- Action item:
Transcribe exactly the lines that begin the material and continue through the line containing "green goblet: [154,241,234,366]". Leave out whatever follows.

- Provided records:

►

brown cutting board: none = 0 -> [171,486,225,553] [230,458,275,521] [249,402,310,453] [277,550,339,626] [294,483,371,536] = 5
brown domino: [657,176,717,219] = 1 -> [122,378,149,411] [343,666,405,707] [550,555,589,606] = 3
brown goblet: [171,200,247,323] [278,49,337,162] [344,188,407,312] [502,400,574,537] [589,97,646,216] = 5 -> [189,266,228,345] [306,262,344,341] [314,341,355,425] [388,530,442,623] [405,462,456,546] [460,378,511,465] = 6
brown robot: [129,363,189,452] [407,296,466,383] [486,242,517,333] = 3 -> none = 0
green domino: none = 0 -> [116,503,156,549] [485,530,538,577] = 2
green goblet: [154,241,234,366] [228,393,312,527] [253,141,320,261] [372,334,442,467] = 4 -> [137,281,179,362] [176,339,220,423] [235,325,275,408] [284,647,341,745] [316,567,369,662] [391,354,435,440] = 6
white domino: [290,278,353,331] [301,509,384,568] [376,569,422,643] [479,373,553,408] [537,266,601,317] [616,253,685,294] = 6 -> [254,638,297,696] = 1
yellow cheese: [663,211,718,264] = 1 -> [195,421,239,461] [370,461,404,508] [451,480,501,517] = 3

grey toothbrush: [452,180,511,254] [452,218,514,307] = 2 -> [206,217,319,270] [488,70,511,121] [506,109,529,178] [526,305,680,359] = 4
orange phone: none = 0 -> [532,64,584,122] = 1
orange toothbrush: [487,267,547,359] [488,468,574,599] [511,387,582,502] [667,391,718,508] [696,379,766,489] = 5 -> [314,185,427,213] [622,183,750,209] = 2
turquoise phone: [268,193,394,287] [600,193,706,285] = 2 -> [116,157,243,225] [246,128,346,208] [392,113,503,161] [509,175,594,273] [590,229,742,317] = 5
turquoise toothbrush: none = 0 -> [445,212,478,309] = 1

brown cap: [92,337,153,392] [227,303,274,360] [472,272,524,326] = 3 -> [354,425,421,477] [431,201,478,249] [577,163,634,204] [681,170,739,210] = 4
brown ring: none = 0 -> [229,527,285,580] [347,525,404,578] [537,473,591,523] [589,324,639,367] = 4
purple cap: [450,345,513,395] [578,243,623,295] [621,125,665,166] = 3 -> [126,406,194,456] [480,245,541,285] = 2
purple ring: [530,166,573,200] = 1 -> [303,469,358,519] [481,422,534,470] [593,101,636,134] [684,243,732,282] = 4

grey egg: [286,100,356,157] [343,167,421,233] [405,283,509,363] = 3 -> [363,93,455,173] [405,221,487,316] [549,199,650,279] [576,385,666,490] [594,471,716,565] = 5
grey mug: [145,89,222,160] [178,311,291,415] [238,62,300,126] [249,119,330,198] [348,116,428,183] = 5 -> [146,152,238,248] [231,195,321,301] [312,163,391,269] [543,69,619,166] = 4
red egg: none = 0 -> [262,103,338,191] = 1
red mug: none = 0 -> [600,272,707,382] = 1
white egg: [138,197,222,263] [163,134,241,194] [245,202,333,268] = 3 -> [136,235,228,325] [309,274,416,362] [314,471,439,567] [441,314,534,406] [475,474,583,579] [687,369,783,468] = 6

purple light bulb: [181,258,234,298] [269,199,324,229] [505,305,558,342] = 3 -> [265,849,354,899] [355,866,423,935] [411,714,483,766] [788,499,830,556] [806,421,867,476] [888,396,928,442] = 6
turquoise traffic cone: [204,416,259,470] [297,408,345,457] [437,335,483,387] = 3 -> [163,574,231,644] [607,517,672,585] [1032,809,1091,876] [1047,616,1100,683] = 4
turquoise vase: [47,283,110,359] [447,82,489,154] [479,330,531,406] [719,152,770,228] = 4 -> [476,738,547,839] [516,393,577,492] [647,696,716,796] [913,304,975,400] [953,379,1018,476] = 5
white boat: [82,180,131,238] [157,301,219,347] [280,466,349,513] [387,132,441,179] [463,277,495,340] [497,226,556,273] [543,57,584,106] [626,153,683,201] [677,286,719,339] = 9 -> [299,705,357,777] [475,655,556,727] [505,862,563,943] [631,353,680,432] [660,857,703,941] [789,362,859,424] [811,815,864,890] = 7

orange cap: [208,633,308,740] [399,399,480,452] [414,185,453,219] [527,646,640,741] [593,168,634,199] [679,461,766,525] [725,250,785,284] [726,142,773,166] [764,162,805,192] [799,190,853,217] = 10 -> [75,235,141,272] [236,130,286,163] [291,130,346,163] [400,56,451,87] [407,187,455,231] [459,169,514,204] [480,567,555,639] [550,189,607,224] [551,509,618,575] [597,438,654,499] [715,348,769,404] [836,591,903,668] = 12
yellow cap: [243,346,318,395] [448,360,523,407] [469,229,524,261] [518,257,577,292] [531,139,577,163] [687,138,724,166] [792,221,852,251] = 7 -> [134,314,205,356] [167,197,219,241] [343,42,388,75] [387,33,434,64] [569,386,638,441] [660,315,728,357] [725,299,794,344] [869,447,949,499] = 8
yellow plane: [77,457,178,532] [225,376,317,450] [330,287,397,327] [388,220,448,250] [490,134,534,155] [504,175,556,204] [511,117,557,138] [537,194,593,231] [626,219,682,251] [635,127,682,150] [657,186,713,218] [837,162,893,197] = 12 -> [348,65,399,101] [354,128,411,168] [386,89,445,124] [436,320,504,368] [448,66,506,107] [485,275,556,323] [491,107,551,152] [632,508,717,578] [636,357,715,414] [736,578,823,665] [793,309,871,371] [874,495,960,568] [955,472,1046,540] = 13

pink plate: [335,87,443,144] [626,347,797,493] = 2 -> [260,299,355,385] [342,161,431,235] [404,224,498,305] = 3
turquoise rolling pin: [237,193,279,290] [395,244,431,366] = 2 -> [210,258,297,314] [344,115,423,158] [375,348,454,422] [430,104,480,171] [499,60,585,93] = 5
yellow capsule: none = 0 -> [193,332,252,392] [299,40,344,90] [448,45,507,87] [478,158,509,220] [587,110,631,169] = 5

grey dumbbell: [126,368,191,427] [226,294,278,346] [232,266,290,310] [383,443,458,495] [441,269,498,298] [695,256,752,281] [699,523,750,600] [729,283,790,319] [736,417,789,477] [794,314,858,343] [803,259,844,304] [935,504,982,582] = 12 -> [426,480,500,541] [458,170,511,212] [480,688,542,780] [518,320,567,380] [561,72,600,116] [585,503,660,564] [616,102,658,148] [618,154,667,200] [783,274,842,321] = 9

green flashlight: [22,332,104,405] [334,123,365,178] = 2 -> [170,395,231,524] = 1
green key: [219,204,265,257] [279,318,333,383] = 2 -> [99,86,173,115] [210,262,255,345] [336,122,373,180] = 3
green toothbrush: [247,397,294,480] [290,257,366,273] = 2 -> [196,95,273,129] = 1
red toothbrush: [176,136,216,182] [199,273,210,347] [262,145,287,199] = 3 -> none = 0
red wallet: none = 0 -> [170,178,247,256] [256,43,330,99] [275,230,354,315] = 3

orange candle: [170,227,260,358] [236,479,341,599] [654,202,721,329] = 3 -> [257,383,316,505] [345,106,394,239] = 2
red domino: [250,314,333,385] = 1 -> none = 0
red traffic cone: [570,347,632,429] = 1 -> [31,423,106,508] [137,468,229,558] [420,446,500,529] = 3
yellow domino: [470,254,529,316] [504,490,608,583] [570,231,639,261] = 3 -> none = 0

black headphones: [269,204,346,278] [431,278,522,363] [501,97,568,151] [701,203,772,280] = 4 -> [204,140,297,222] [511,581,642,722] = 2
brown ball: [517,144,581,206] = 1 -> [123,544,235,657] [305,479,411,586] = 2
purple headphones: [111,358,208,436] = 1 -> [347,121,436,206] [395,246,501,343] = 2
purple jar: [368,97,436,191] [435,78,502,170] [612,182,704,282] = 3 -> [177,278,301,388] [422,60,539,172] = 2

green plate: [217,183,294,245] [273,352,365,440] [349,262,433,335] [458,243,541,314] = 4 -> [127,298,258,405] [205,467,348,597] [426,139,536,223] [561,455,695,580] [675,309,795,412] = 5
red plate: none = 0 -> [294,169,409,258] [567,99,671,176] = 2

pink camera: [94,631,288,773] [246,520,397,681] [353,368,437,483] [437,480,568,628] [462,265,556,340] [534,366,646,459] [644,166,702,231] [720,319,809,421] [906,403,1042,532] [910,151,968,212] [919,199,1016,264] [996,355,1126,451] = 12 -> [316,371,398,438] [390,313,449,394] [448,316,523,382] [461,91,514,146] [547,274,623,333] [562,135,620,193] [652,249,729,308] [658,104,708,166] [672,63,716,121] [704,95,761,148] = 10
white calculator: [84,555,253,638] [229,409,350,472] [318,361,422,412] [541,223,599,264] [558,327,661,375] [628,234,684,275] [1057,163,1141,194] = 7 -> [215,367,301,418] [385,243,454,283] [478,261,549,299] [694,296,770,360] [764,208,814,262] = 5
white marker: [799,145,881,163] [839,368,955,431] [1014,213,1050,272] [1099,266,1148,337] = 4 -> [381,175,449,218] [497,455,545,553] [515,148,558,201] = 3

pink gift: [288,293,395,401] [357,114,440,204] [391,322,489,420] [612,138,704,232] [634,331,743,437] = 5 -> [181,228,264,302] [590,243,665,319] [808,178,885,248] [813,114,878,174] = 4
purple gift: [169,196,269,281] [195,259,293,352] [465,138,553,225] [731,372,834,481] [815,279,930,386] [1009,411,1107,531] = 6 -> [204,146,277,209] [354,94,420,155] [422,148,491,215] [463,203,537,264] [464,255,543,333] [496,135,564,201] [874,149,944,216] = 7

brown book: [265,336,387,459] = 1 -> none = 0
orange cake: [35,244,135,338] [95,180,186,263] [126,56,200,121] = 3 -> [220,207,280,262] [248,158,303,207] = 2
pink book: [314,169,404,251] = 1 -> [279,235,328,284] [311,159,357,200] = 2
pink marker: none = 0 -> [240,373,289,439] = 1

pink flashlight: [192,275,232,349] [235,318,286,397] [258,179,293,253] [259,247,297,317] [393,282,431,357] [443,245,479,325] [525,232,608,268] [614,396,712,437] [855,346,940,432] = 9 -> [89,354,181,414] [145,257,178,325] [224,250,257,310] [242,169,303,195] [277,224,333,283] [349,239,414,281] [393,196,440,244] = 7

◄

- Exercise response:
brown cutting board: none = 0 -> [171,486,225,553] [230,458,275,521] [249,402,310,453] [277,550,339,626] [294,483,371,536] = 5
brown domino: [657,176,717,219] = 1 -> [122,378,149,411] [343,666,405,707] [550,555,589,606] = 3
brown goblet: [171,200,247,323] [278,49,337,162] [344,188,407,312] [502,400,574,537] [589,97,646,216] = 5 -> [189,266,228,345] [306,262,344,341] [314,341,355,425] [388,530,442,623] [405,462,456,546] [460,378,511,465] = 6
brown robot: [129,363,189,452] [407,296,466,383] [486,242,517,333] = 3 -> none = 0
green domino: none = 0 -> [116,503,156,549] [485,530,538,577] = 2
green goblet: [154,241,234,366] [228,393,312,527] [253,141,320,261] [372,334,442,467] = 4 -> [137,281,179,362] [176,339,220,423] [235,325,275,408] [284,647,341,745] [316,567,369,662] [391,354,435,440] = 6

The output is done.